+++ Task inputs

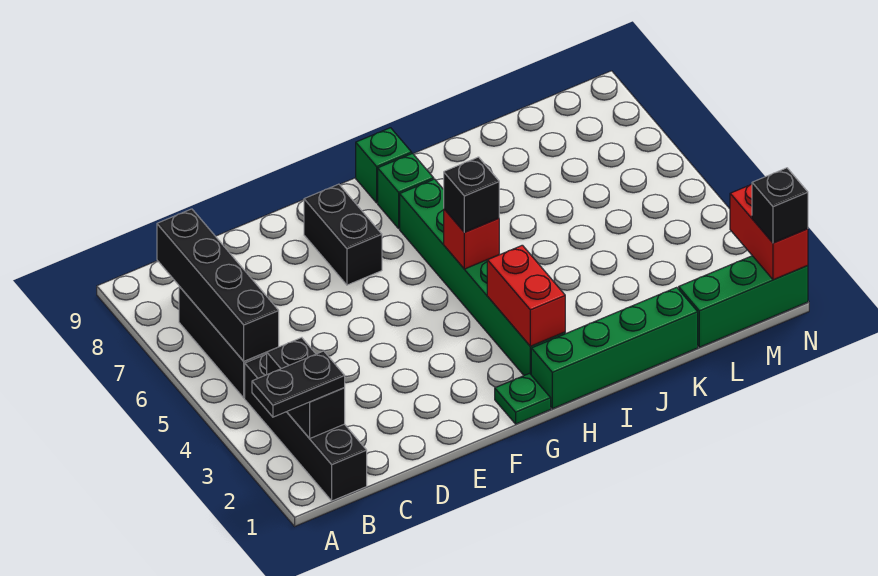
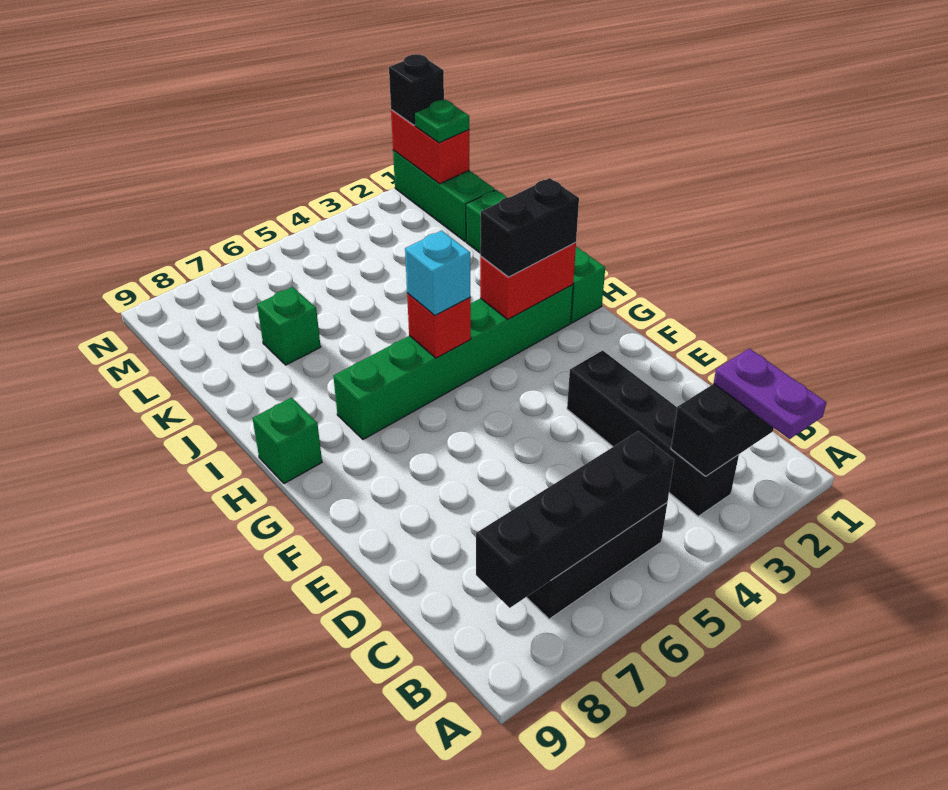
black plate A2:B2 level 3 -> purple plate A2:B2 level 3
black brick B1:B4 level 1 -> black brick B3:E3 level 1
black brick F7:F8 level 1 -> black brick H2:H3 level 3
green plate G1 level 1 -> green plate M1 level 3
black brick H5 level 3 -> cyan brick H5 level 3
green brick H8 level 1 -> green brick K7 level 1
red brick N1:N2 level 2 -> red brick M1:N1 level 2

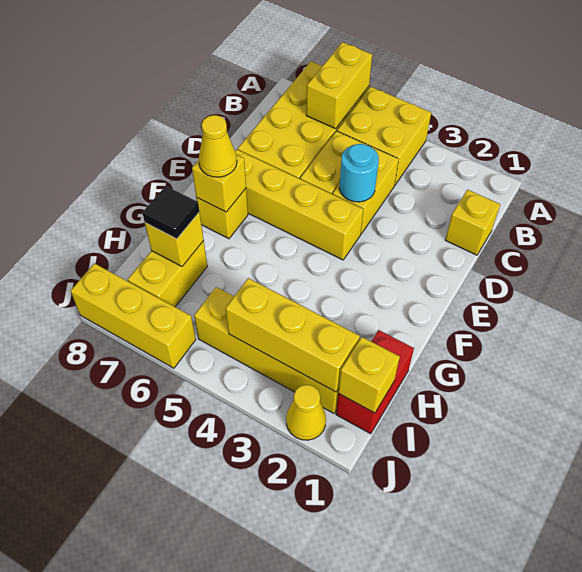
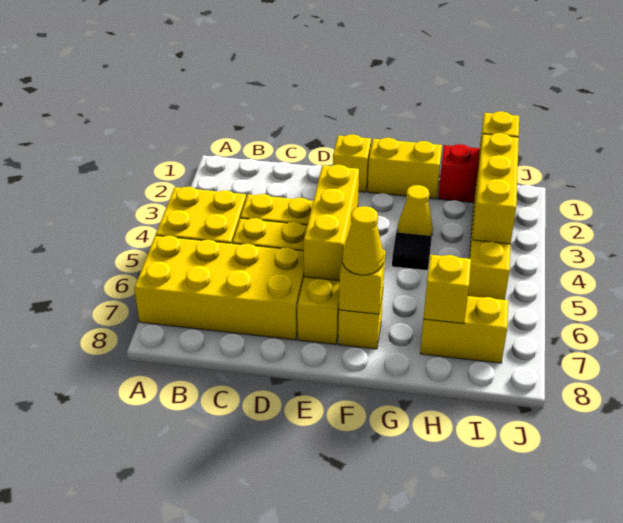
yellow brick A6:B6 level 2 -> yellow brick F1:G1 level 1
yellow brick C1 level 1 -> yellow brick E1 level 1
cyan round brick D4 level 2 -> none
black tile H7 level 3 -> black tile G4 level 1
yellow cone J2 level 1 -> yellow cone G3 level 1
yellow brick J6:J8 level 1 -> yellow brick E4:E6 level 2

++++++

▸ Problem to work on
Copy exactly the lines running from the one that holds "yellow brick C1" to the last line of the listing above. Include both of those lines.

▸ Output for this task
yellow brick C1 level 1 -> yellow brick E1 level 1
cyan round brick D4 level 2 -> none
black tile H7 level 3 -> black tile G4 level 1
yellow cone J2 level 1 -> yellow cone G3 level 1
yellow brick J6:J8 level 1 -> yellow brick E4:E6 level 2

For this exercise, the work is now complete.